Start of Block

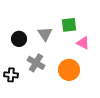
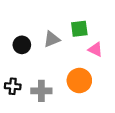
gray triangle: (45, 34) -> (52, 39), turned 42
gray cross: (36, 63) -> (41, 91), moved, turned -30

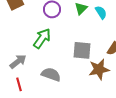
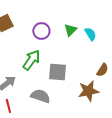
gray square: (82, 50) -> (57, 72), moved

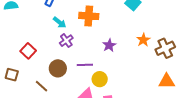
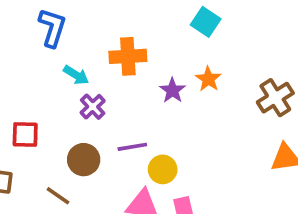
orange star: (143, 40) -> (208, 79), moved
purple star: (109, 45) -> (172, 90), moved
red square: (28, 51) -> (25, 135), turned -35

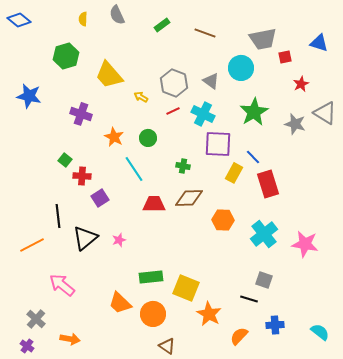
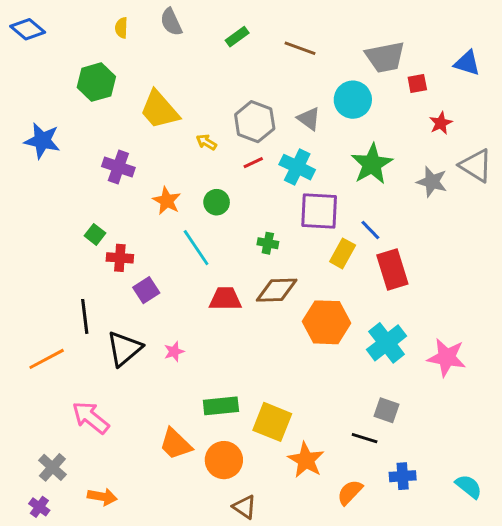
orange hexagon: (223, 220) -> (326, 322), size x1.4

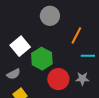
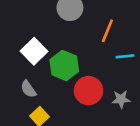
gray semicircle: (13, 74) -> (28, 89), turned 88
gray star: (82, 79) -> (121, 99), moved

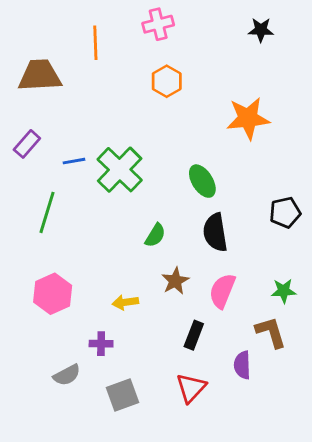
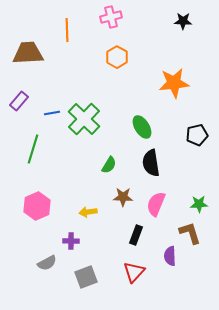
black pentagon: (285, 212) -> (197, 135), moved
brown star: (175, 281) -> (123, 197), turned 30

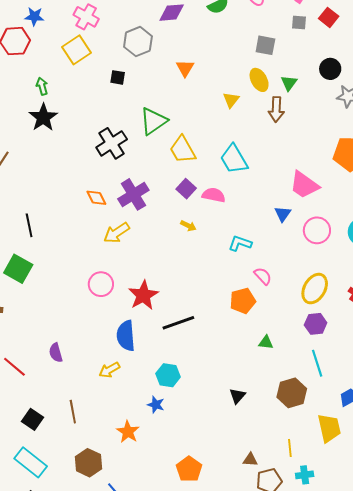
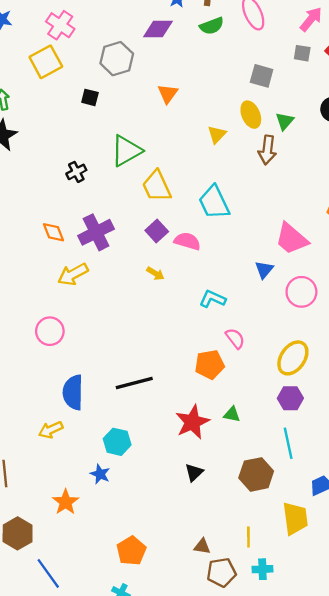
black cross: (112, 143) -> (76, 172), size x0.6
red star: (143, 295) -> (192, 422), moved

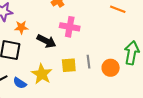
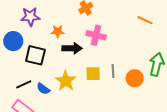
orange star: (21, 27) -> (58, 31), moved
black arrow: (46, 41) -> (72, 48), turned -30

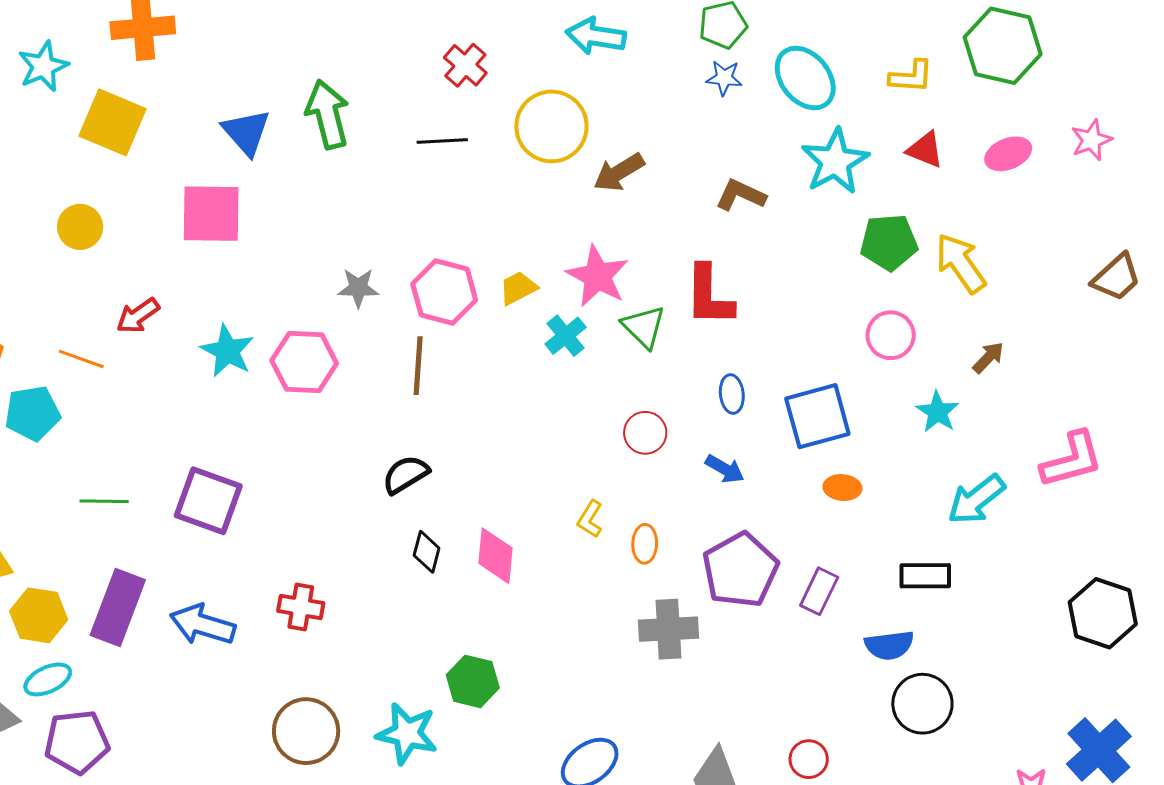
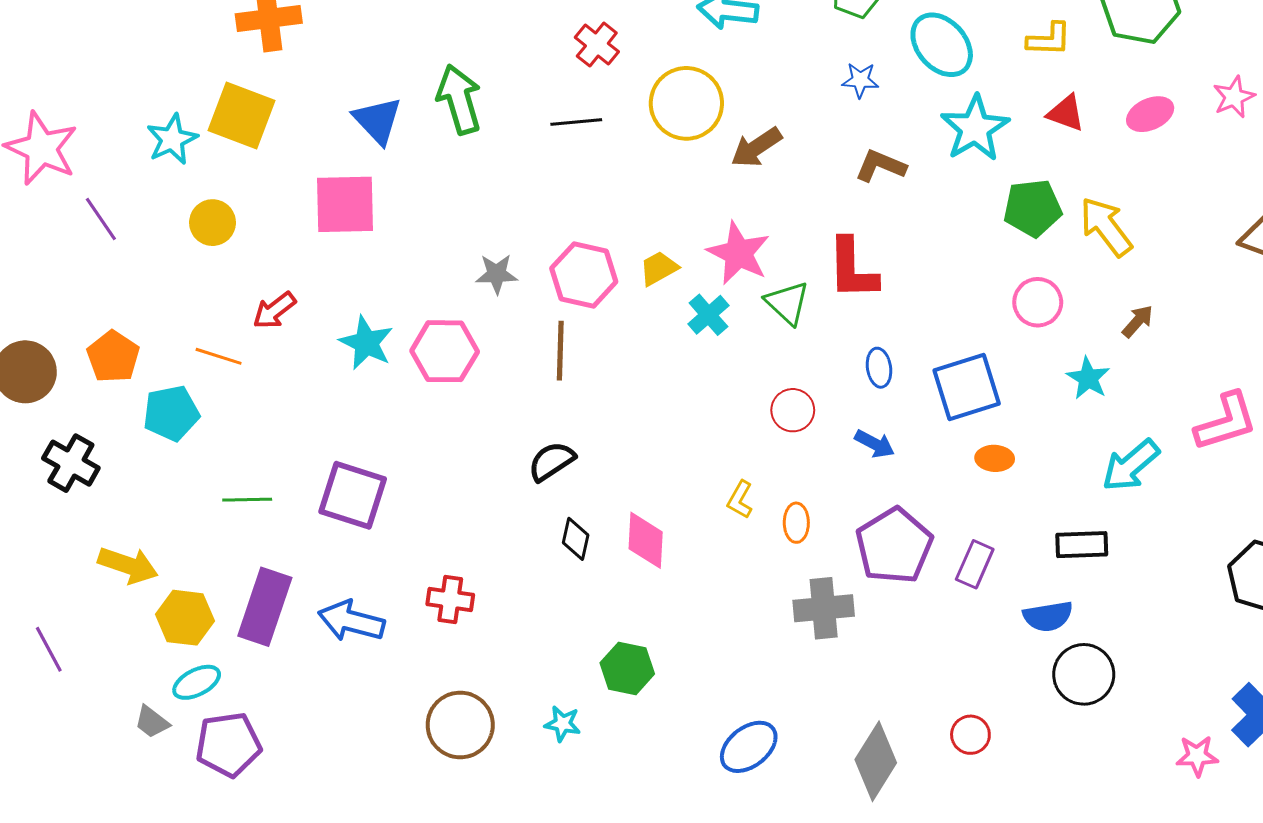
cyan star: (43, 66) -> (172, 139), moved
blue star: (724, 78) -> (860, 80), moved
cyan star: (407, 733) -> (563, 724), size x0.6

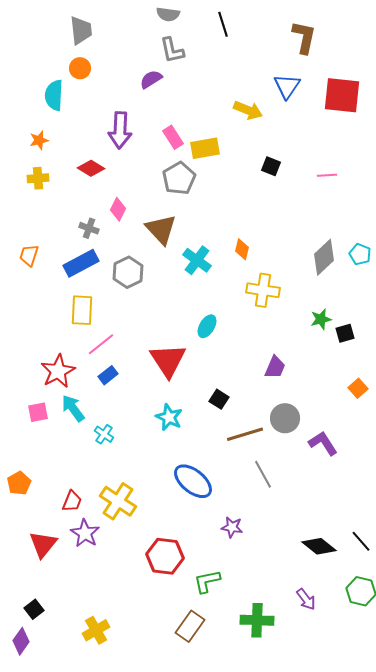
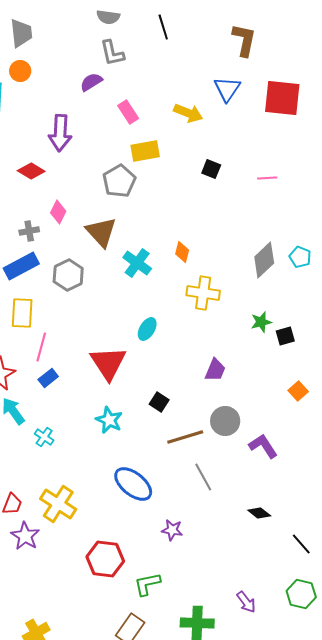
pink rectangle: (173, 137) -> (128, 112), moved
gray cross: (89, 228) -> (29, 231), turned -30
pink line: (101, 344) -> (41, 347), turned -36
black diamond: (319, 546) -> (259, 513), moved, size x0.7

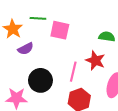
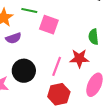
green semicircle: (107, 37) -> (93, 37), turned -112
red star: (95, 60) -> (79, 58), turned -30

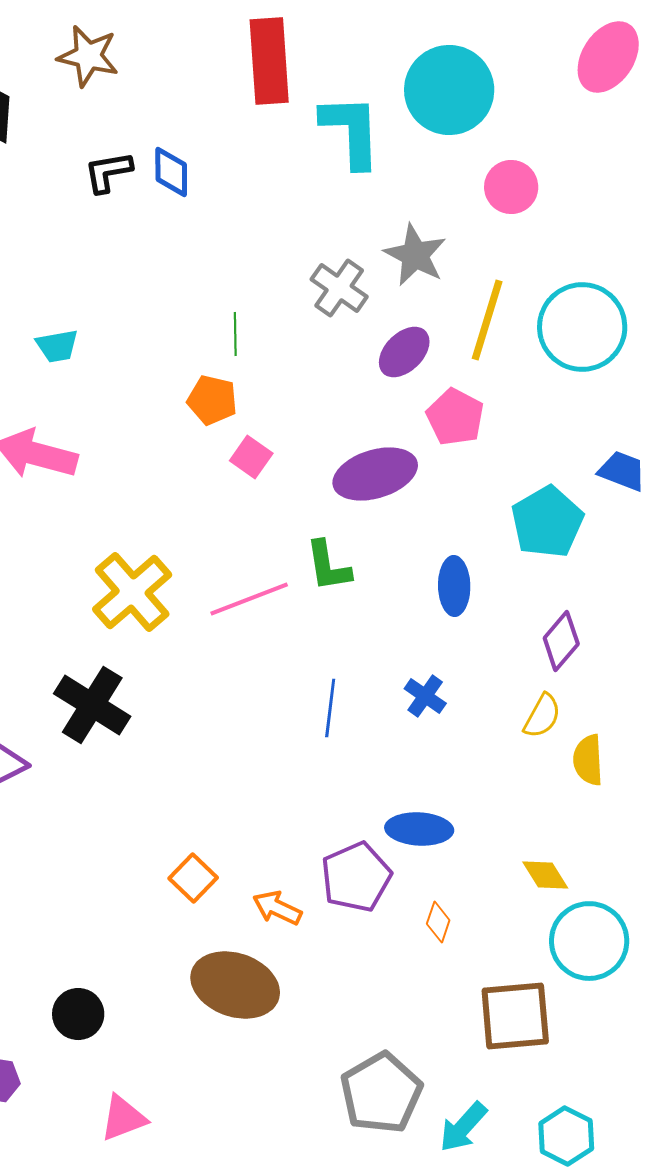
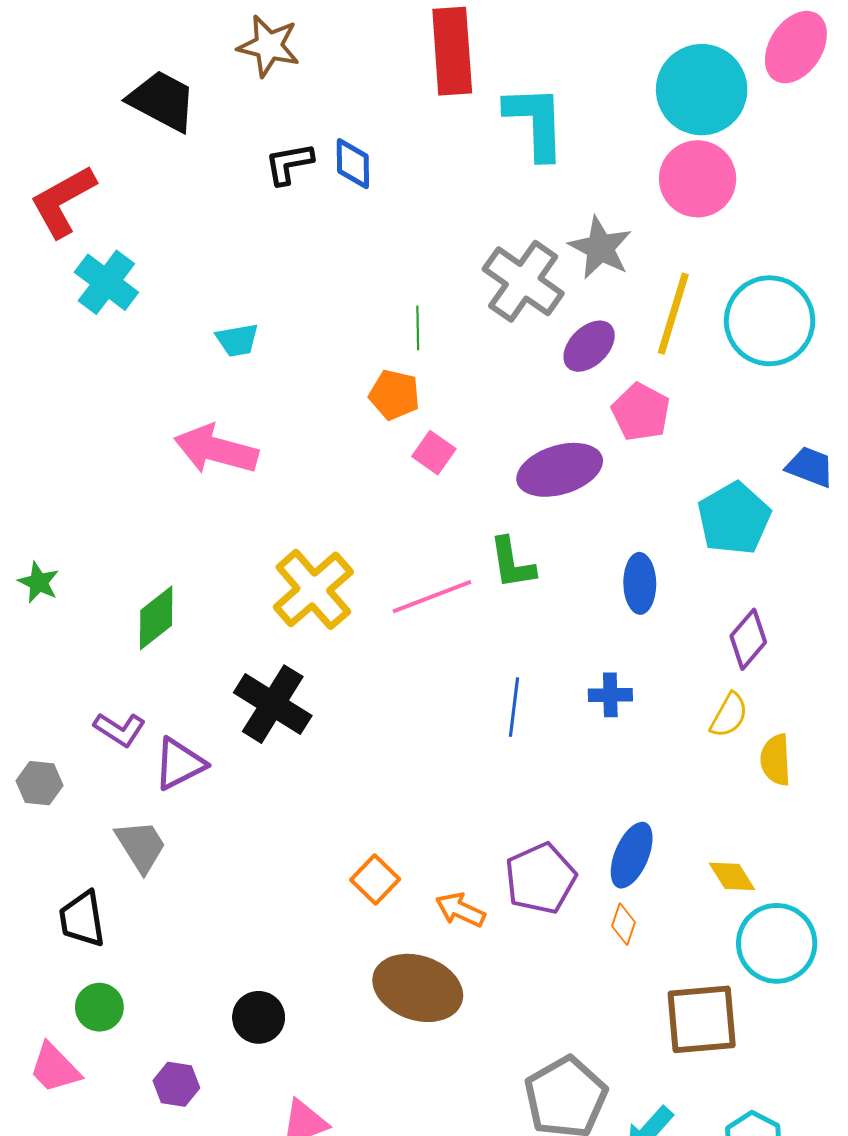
cyan circle: (449, 90) -> (702, 90), moved
pink circle: (511, 187) -> (698, 179), size x1.4
gray cross: (339, 288) -> (523, 281), size x1.4
blue cross: (425, 696) -> (610, 695), turned -36
blue ellipse: (419, 829) -> (632, 855), moved, turned -70

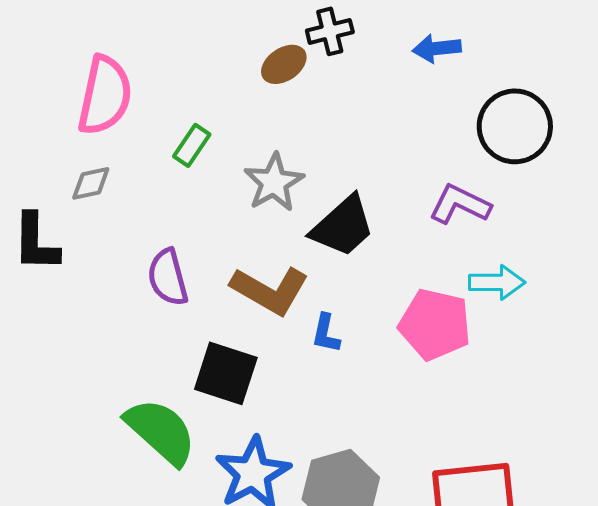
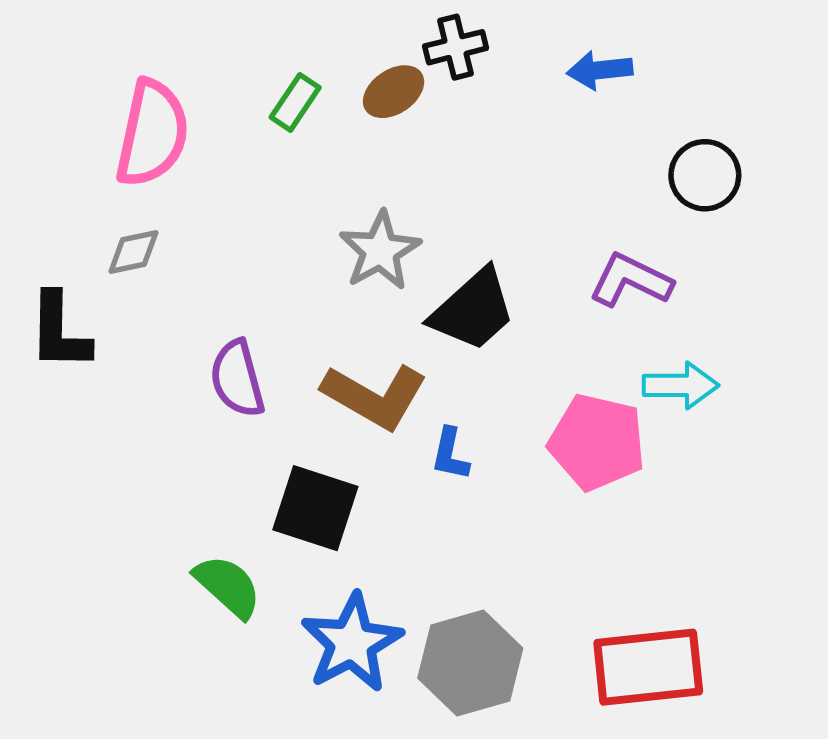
black circle: (515, 126) -> (705, 175), size x0.7
green rectangle: (192, 145) -> (295, 102), moved
green semicircle: (161, 431) -> (228, 586), size x0.7

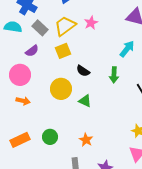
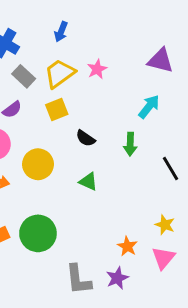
yellow circle: (61, 89) -> (38, 164), moved
green circle: (50, 137) -> (38, 233), size x1.6
orange star: (86, 140) -> (127, 246), moved

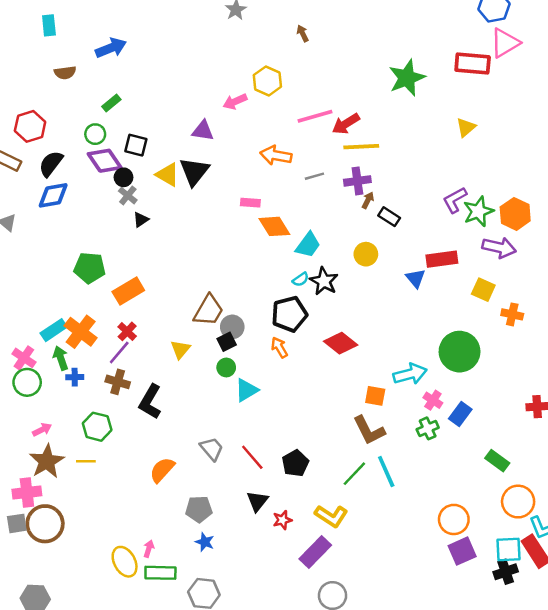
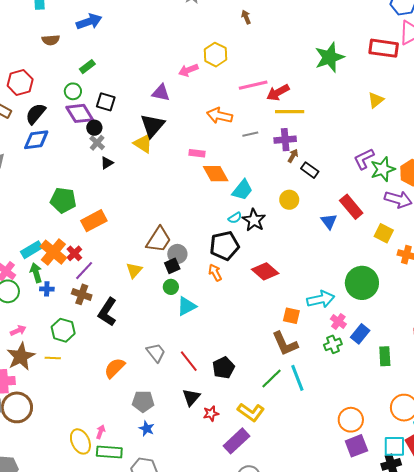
yellow triangle: (168, 175) -> (143, 143), moved
red rectangle: (442, 259) -> (351, 207), turned 55
red cross: (127, 331) -> (74, 253), moved
green rectangle: (497, 461) -> (385, 356), moved, turned 48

End of Block

[AIM OF THE EXERCISE]: Lines from the one that holds "gray cross: (339, 288)" through the final line of the material are to be duplicated exactly; no pictures belong in the copy.

[EXPECTED OUTPUT]:
gray cross: (339, 288) -> (523, 281), size x1.4
blue cross: (425, 696) -> (610, 695), turned -36
blue ellipse: (419, 829) -> (632, 855), moved, turned -70

black circle: (515, 126) -> (705, 175), size x0.7
green rectangle: (192, 145) -> (295, 102), moved
green semicircle: (161, 431) -> (228, 586), size x0.7

yellow circle: (61, 89) -> (38, 164), moved
green circle: (50, 137) -> (38, 233), size x1.6
orange star: (86, 140) -> (127, 246), moved

yellow triangle: (168, 175) -> (143, 143), moved
red rectangle: (442, 259) -> (351, 207), turned 55
red cross: (127, 331) -> (74, 253), moved
green rectangle: (497, 461) -> (385, 356), moved, turned 48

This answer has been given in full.